§ Extracted material:
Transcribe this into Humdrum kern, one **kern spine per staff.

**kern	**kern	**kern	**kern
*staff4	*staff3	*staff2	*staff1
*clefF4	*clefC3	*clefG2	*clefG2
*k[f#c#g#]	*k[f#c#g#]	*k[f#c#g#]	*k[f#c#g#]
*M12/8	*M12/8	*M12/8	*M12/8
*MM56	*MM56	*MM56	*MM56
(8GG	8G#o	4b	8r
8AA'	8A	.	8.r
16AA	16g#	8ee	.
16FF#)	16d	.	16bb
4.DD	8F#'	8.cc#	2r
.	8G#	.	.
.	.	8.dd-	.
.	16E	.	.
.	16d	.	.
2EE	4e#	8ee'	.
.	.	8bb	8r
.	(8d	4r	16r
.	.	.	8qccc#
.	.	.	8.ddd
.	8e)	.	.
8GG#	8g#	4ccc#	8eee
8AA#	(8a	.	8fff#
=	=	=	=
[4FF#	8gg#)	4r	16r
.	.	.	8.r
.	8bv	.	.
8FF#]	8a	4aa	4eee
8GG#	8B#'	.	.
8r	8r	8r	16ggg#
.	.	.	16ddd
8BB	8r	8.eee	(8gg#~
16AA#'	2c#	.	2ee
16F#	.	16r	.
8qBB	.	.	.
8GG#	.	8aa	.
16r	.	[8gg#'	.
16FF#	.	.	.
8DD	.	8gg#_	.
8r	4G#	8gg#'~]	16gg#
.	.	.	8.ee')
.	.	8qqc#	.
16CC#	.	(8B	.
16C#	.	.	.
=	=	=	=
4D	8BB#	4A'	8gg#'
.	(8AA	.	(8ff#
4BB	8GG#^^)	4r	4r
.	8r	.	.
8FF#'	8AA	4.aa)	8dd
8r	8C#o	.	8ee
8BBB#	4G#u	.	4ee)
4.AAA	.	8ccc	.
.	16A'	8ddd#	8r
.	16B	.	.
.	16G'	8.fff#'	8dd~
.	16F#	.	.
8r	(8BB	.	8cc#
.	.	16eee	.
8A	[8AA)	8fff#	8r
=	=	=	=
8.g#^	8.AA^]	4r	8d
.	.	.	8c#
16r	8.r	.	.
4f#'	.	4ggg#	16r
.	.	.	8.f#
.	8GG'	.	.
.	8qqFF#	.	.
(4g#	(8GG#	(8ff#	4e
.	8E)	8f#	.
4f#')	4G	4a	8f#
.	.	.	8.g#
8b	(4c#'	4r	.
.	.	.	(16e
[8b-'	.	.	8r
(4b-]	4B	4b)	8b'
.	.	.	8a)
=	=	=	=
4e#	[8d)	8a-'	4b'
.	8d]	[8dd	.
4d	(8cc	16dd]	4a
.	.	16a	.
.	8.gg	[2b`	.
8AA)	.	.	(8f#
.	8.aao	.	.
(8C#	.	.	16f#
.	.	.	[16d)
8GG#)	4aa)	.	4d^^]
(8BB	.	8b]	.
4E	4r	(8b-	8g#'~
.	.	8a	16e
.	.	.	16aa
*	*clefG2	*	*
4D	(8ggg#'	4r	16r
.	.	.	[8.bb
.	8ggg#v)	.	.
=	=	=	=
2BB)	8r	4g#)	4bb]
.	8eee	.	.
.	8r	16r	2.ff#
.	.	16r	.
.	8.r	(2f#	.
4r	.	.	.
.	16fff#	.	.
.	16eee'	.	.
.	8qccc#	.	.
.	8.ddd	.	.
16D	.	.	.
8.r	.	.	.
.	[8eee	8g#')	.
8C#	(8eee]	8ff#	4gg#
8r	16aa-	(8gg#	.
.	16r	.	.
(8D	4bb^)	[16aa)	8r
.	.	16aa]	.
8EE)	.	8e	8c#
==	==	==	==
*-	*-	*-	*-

§ Exercise brief:
Could you rewrite these lines as a Markdown table with the columns Row and Line, numbering each row and leaving out any blank lines?

§ Task response:
| Row | Line |
|---|---|
| 1 | Transcribe this into Humdrum kern, one **kern spine per staff. |
| 2 | **kern	**kern	**kern	**kern |
| 3 | *staff4	*staff3	*staff2	*staff1 |
| 4 | *clefF4	*clefC3	*clefG2	*clefG2 |
| 5 | *k[f#c#g#]	*k[f#c#g#]	*k[f#c#g#]	*k[f#c#g#] |
| 6 | *M12/8	*M12/8	*M12/8	*M12/8 |
| 7 | *MM56	*MM56	*MM56	*MM56 |
| 8 | (8GG	8G#o	4b	8r |
| 9 | 8AA'	8A	.	8.r |
| 10 | 16AA	16g#	8ee	. |
| 11 | 16FF#)	16d	.	16bb |
| 12 | 4.DD	8F#'	8.cc#	2r |
| 13 | .	8G#	.	. |
| 14 | .	.	8.dd-	. |
| 15 | .	16E	.	. |
| 16 | .	16d	.	. |
| 17 | 2EE	4e#	8ee'	. |
| 18 | .	.	8bb	8r |
| 19 | .	(8d	4r	16r |
| 20 | .	.	.	8qccc# |
| 21 | .	.	.	8.ddd |
| 22 | .	8e)	.	. |
| 23 | 8GG#	8g#	4ccc#	8eee |
| 24 | 8AA#	(8a	.	8fff# |
| 25 | =	=	=	= |
| 26 | [4FF#	8gg#)	4r	16r |
| 27 | .	.	.	8.r |
| 28 | .	8bv	.	. |
| 29 | 8FF#]	8a	4aa	4eee |
| 30 | 8GG#	8B#'	.	. |
| 31 | 8r	8r	8r	16ggg# |
| 32 | .	.	.	16ddd |
| 33 | 8BB	8r	8.eee	(8gg#~ |
| 34 | 16AA#'	2c#	.	2ee |
| 35 | 16F#	.	16r	. |
| 36 | 8qBB	.	.	. |
| 37 | 8GG#	.	8aa	. |
| 38 | 16r	.	[8gg#'	. |
| 39 | 16FF#	.	.	. |
| 40 | 8DD	.	8gg#_	. |
| 41 | 8r	4G#	8gg#'~]	16gg# |
| 42 | .	.	.	8.ee') |
| 43 | .	.	8qqc#	. |
| 44 | 16CC#	.	(8B	. |
| 45 | 16C#	.	.	. |
| 46 | =	=	=	= |
| 47 | 4D	8BB#	4A'	8gg#' |
| 48 | .	(8AA	.	(8ff# |
| 49 | 4BB	8GG#^^)	4r	4r |
| 50 | .	8r	.	. |
| 51 | 8FF#'	8AA	4.aa)	8dd |
| 52 | 8r	8C#o	.	8ee |
| 53 | 8BBB#	4G#u	.	4ee) |
| 54 | 4.AAA	.	8ccc	. |
| 55 | .	16A'	8ddd#	8r |
| 56 | .	16B	.	. |
| 57 | .	16G'	8.fff#'	8dd~ |
| 58 | .	16F#	.	. |
| 59 | 8r	(8BB	.	8cc# |
| 60 | .	.	16eee	. |
| 61 | 8A	[8AA)	8fff#	8r |
| 62 | =	=	=	= |
| 63 | 8.g#^	8.AA^]	4r	8d |
| 64 | .	.	.	8c# |
| 65 | 16r	8.r	.	. |
| 66 | 4f#'	.	4ggg#	16r |
| 67 | .	.	.	8.f# |
| 68 | .	8GG'	.	. |
| 69 | .	8qqFF#	.	. |
| 70 | (4g#	(8GG#	(8ff#	4e |
| 71 | .	8E)	8f#	. |
| 72 | 4f#')	4G	4a	8f# |
| 73 | .	.	.	8.g# |
| 74 | 8b	(4c#'	4r	. |
| 75 | .	.	.	(16e |
| 76 | [8b-'	.	.	8r |
| 77 | (4b-]	4B	4b)	8b' |
| 78 | .	.	.	8a) |
| 79 | =	=	=	= |
| 80 | 4e#	[8d)	8a-'	4b' |
| 81 | .	8d]	[8dd	. |
| 82 | 4d	(8cc	16dd]	4a |
| 83 | .	.	16a	. |
| 84 | .	8.gg	[2b`	. |
| 85 | 8AA)	.	.	(8f# |
| 86 | .	8.aao	.	. |
| 87 | (8C#	.	.	16f# |
| 88 | .	.	.	[16d) |
| 89 | 8GG#)	4aa)	.	4d^^] |
| 90 | (8BB	.	8b]	. |
| 91 | 4E	4r	(8b-	8g#'~ |
| 92 | .	.	8a	16e |
| 93 | .	.	.	16aa |
| 94 | *	*clefG2	*	* |
| 95 | 4D	(8ggg#'	4r	16r |
| 96 | .	.	.	[8.bb |
| 97 | .	8ggg#v)	.	. |
| 98 | =	=	=	= |
| 99 | 2BB)	8r	4g#)	4bb] |
| 100 | .	8eee	.	. |
| 101 | .	8r	16r	2.ff# |
| 102 | .	.	16r	. |
| 103 | .	8.r	(2f#	. |
| 104 | 4r	.	.	. |
| 105 | .	16fff#	.	. |
| 106 | .	16eee'	.	. |
| 107 | .	8qccc#	.	. |
| 108 | .	8.ddd	.	. |
| 109 | 16D	.	.	. |
| 110 | 8.r	.	.	. |
| 111 | .	[8eee	8g#')	. |
| 112 | 8C#	(8eee]	8ff#	4gg# |
| 113 | 8r	16aa-	(8gg#	. |
| 114 | .	16r	.	. |
| 115 | (8D	4bb^)	[16aa)	8r |
| 116 | .	.	16aa]	. |
| 117 | 8EE)	.	8e	8c# |
| 118 | ==	==	==	== |
| 119 | *-	*-	*-	*- |